WORK REQUEST
The following data needs to be repeated exactly, with all images excluded.

[Collected data]

━━━━━━━━

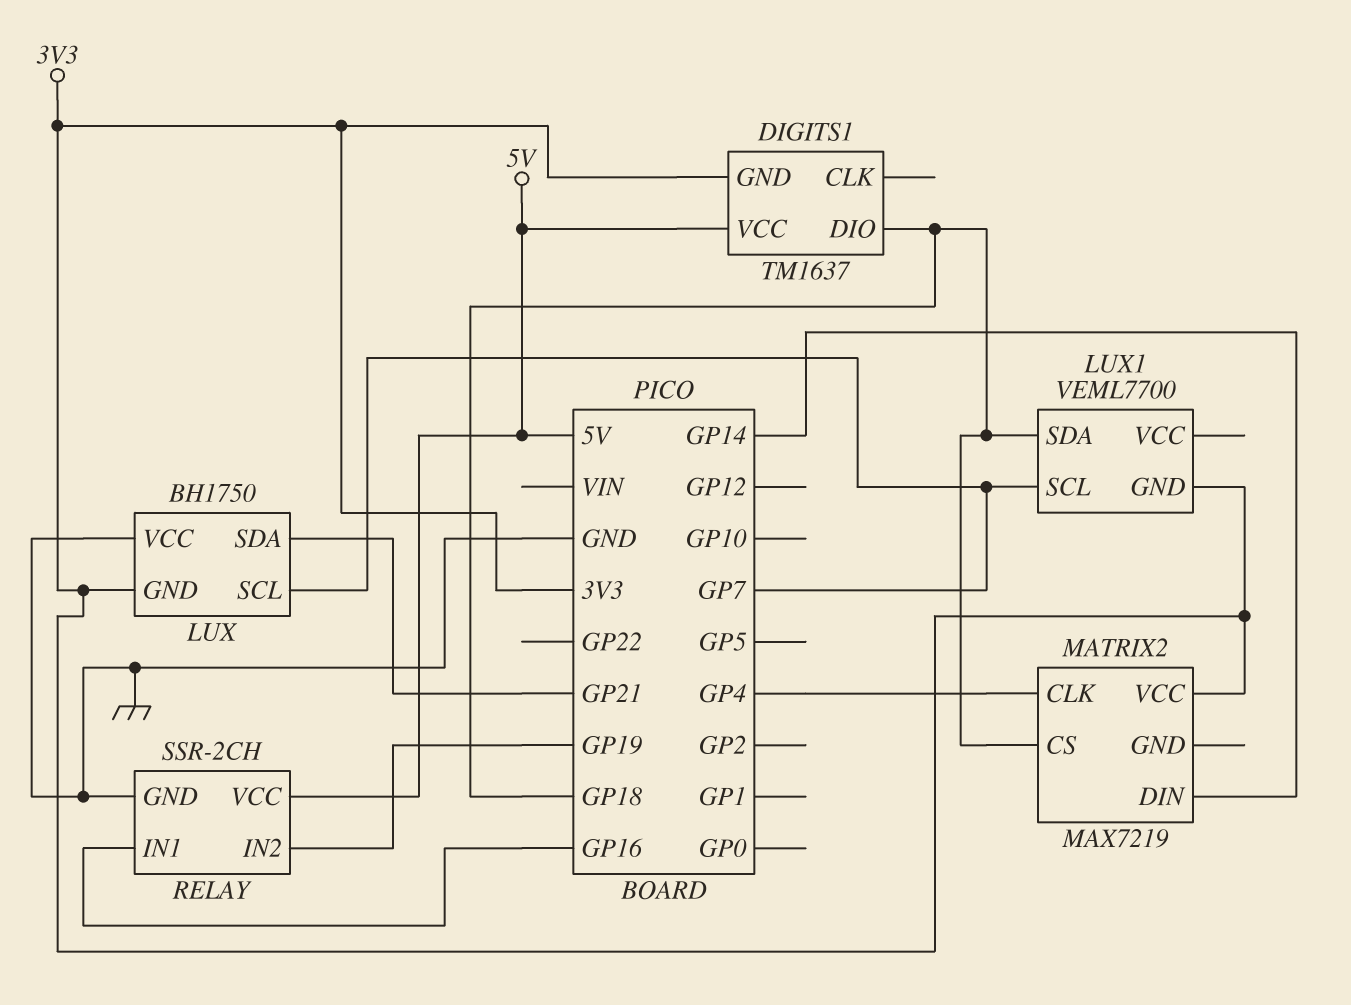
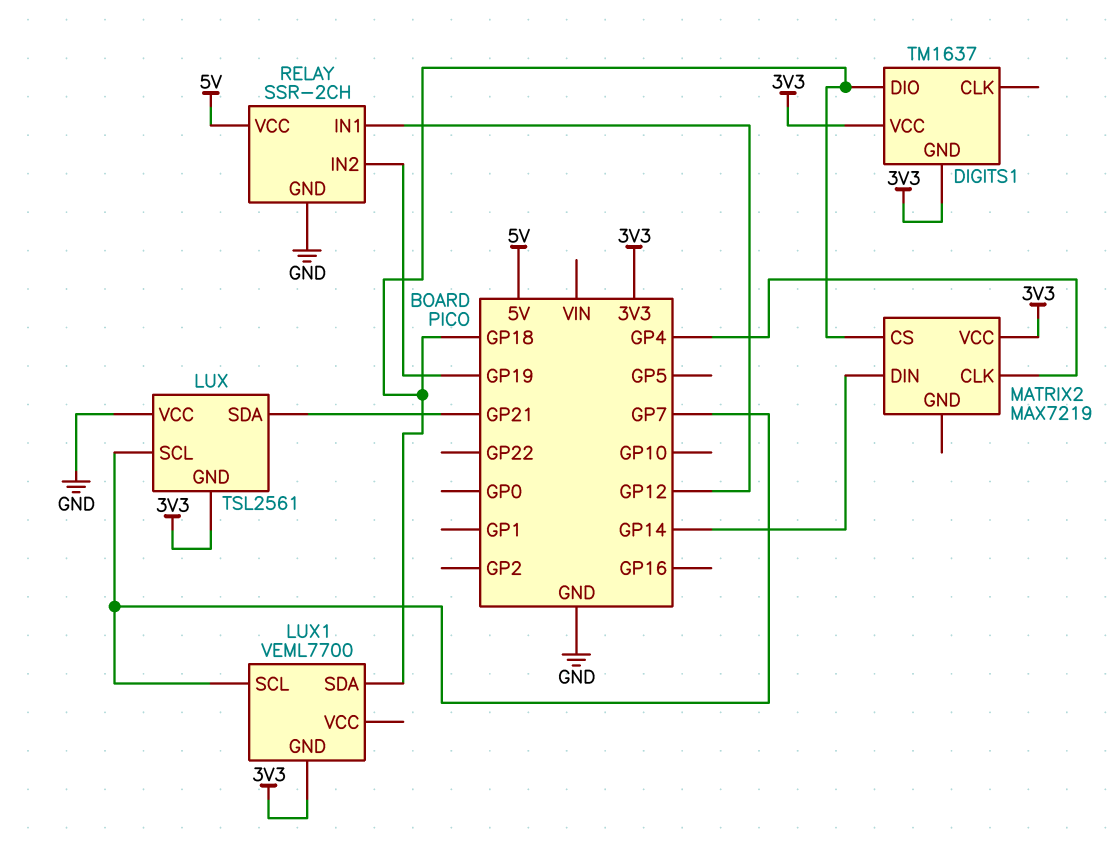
DIGITS1 pin VCC: 5V -> 3V3
LUX: BH1750 -> TSL2561
RELAY pin IN1: GP16 -> GP12

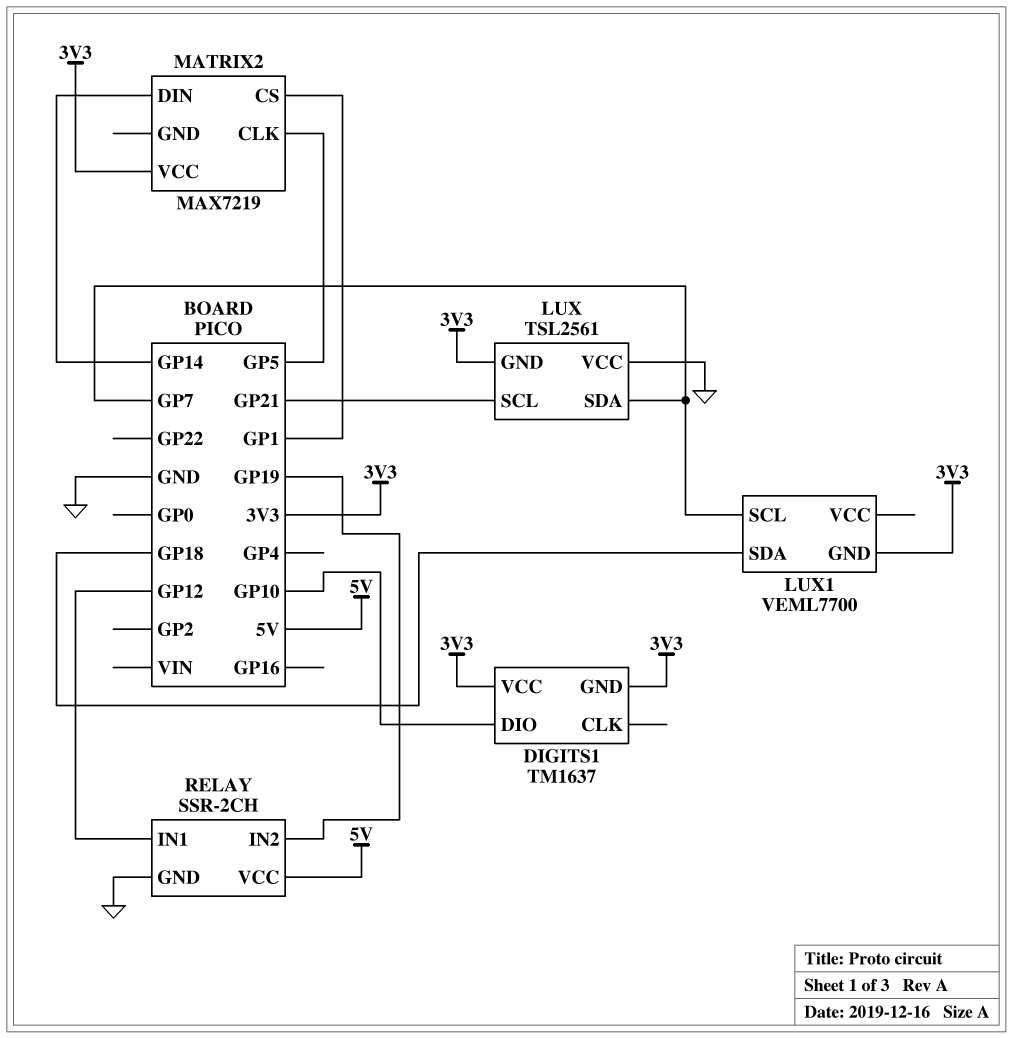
DIGITS1 pin DIO: GP18 -> GP10
LUX pin SCL: GP7 -> GP21
LUX pin SDA: GP21 -> GP7
MATRIX2 pin CLK: GP4 -> GP5
MATRIX2 pin CS: GP18 -> GP1

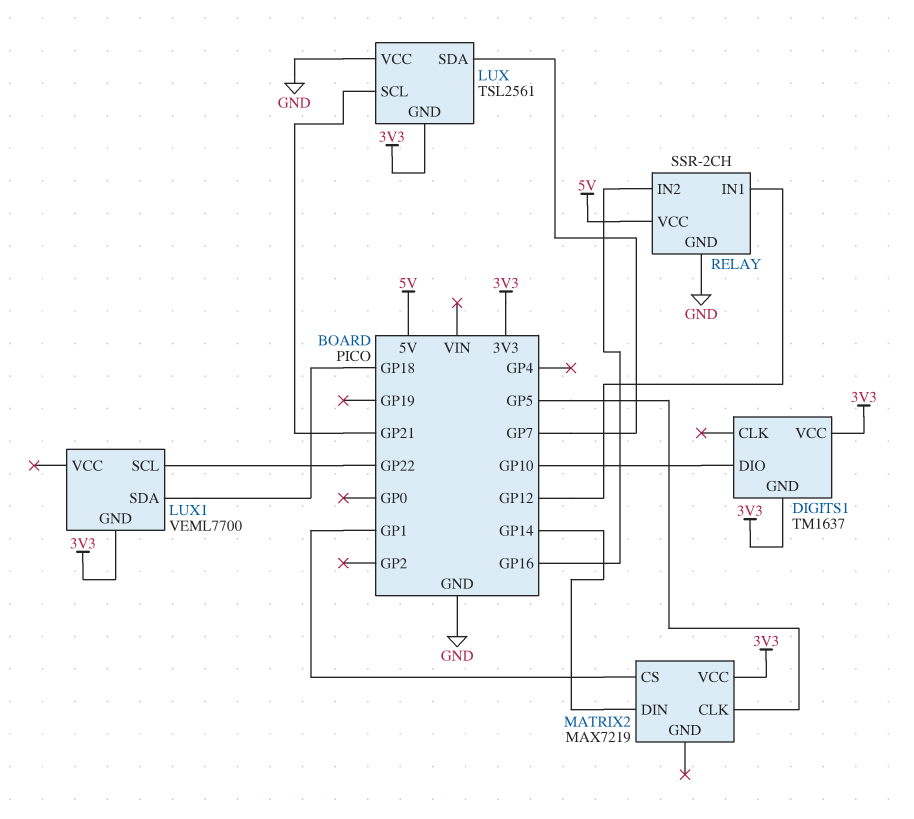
LUX1 pin SCL: GP7 -> GP22
RELAY pin IN2: GP19 -> GP16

━━━━━━━━

YOUR SOLUTION
DIGITS1 pin VCC: 5V -> 3V3
LUX: BH1750 -> TSL2561
RELAY pin IN1: GP16 -> GP12

DIGITS1 pin DIO: GP18 -> GP10
LUX pin SCL: GP7 -> GP21
LUX pin SDA: GP21 -> GP7
MATRIX2 pin CLK: GP4 -> GP5
MATRIX2 pin CS: GP18 -> GP1

LUX1 pin SCL: GP7 -> GP22
RELAY pin IN2: GP19 -> GP16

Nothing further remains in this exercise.